- _WHAT IS REQUIRED_
Every word of the data below has to be copied faithfully.

- _ENTRIES SUPPLIED_
*** Begin section ***
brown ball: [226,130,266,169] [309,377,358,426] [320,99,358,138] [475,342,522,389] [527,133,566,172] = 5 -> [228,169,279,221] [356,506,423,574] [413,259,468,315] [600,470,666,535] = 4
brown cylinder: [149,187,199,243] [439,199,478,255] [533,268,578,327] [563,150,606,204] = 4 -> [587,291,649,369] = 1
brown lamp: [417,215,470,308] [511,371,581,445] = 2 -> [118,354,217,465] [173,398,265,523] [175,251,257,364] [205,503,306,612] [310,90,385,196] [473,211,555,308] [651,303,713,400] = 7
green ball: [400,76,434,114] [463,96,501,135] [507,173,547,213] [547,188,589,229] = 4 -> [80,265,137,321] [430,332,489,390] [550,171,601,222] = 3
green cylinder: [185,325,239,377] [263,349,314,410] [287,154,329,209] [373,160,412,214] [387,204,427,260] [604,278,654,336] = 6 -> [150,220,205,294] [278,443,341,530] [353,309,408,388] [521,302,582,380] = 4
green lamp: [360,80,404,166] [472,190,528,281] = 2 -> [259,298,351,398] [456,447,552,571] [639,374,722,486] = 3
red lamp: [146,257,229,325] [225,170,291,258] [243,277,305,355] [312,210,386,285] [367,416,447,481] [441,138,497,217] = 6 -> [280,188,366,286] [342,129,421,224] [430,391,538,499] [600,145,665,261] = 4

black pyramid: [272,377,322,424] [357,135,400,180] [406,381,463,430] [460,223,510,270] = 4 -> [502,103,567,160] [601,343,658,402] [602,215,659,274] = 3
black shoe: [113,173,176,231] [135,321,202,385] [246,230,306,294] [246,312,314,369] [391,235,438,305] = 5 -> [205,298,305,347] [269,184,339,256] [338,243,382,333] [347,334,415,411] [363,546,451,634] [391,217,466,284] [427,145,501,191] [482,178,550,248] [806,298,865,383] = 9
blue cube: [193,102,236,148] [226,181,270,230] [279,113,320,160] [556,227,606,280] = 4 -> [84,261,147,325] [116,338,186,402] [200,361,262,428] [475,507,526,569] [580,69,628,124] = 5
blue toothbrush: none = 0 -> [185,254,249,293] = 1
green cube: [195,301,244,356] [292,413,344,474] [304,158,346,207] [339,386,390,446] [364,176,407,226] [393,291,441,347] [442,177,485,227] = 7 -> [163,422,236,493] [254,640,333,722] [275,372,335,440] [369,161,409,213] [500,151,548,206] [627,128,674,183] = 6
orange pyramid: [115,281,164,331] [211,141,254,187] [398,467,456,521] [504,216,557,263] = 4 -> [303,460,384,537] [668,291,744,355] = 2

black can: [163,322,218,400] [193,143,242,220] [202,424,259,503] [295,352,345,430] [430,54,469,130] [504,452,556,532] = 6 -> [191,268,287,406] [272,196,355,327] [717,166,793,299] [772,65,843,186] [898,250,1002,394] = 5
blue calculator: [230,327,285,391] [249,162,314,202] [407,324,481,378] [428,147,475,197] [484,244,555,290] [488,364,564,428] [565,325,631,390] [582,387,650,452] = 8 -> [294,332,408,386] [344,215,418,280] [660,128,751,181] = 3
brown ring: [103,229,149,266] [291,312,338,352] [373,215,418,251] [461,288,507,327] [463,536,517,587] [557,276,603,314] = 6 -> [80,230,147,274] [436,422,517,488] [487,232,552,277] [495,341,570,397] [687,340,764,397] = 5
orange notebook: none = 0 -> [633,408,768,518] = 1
*** End section ***
- _TASK SOLUTION_
brown ball: [226,130,266,169] [309,377,358,426] [320,99,358,138] [475,342,522,389] [527,133,566,172] = 5 -> [228,169,279,221] [356,506,423,574] [413,259,468,315] [600,470,666,535] = 4
brown cylinder: [149,187,199,243] [439,199,478,255] [533,268,578,327] [563,150,606,204] = 4 -> [587,291,649,369] = 1
brown lamp: [417,215,470,308] [511,371,581,445] = 2 -> [118,354,217,465] [173,398,265,523] [175,251,257,364] [205,503,306,612] [310,90,385,196] [473,211,555,308] [651,303,713,400] = 7
green ball: [400,76,434,114] [463,96,501,135] [507,173,547,213] [547,188,589,229] = 4 -> [80,265,137,321] [430,332,489,390] [550,171,601,222] = 3
green cylinder: [185,325,239,377] [263,349,314,410] [287,154,329,209] [373,160,412,214] [387,204,427,260] [604,278,654,336] = 6 -> [150,220,205,294] [278,443,341,530] [353,309,408,388] [521,302,582,380] = 4
green lamp: [360,80,404,166] [472,190,528,281] = 2 -> [259,298,351,398] [456,447,552,571] [639,374,722,486] = 3
red lamp: [146,257,229,325] [225,170,291,258] [243,277,305,355] [312,210,386,285] [367,416,447,481] [441,138,497,217] = 6 -> [280,188,366,286] [342,129,421,224] [430,391,538,499] [600,145,665,261] = 4

black pyramid: [272,377,322,424] [357,135,400,180] [406,381,463,430] [460,223,510,270] = 4 -> [502,103,567,160] [601,343,658,402] [602,215,659,274] = 3
black shoe: [113,173,176,231] [135,321,202,385] [246,230,306,294] [246,312,314,369] [391,235,438,305] = 5 -> [205,298,305,347] [269,184,339,256] [338,243,382,333] [347,334,415,411] [363,546,451,634] [391,217,466,284] [427,145,501,191] [482,178,550,248] [806,298,865,383] = 9
blue cube: [193,102,236,148] [226,181,270,230] [279,113,320,160] [556,227,606,280] = 4 -> [84,261,147,325] [116,338,186,402] [200,361,262,428] [475,507,526,569] [580,69,628,124] = 5
blue toothbrush: none = 0 -> [185,254,249,293] = 1
green cube: [195,301,244,356] [292,413,344,474] [304,158,346,207] [339,386,390,446] [364,176,407,226] [393,291,441,347] [442,177,485,227] = 7 -> [163,422,236,493] [254,640,333,722] [275,372,335,440] [369,161,409,213] [500,151,548,206] [627,128,674,183] = 6
orange pyramid: [115,281,164,331] [211,141,254,187] [398,467,456,521] [504,216,557,263] = 4 -> [303,460,384,537] [668,291,744,355] = 2

black can: [163,322,218,400] [193,143,242,220] [202,424,259,503] [295,352,345,430] [430,54,469,130] [504,452,556,532] = 6 -> [191,268,287,406] [272,196,355,327] [717,166,793,299] [772,65,843,186] [898,250,1002,394] = 5
blue calculator: [230,327,285,391] [249,162,314,202] [407,324,481,378] [428,147,475,197] [484,244,555,290] [488,364,564,428] [565,325,631,390] [582,387,650,452] = 8 -> [294,332,408,386] [344,215,418,280] [660,128,751,181] = 3
brown ring: [103,229,149,266] [291,312,338,352] [373,215,418,251] [461,288,507,327] [463,536,517,587] [557,276,603,314] = 6 -> [80,230,147,274] [436,422,517,488] [487,232,552,277] [495,341,570,397] [687,340,764,397] = 5
orange notebook: none = 0 -> [633,408,768,518] = 1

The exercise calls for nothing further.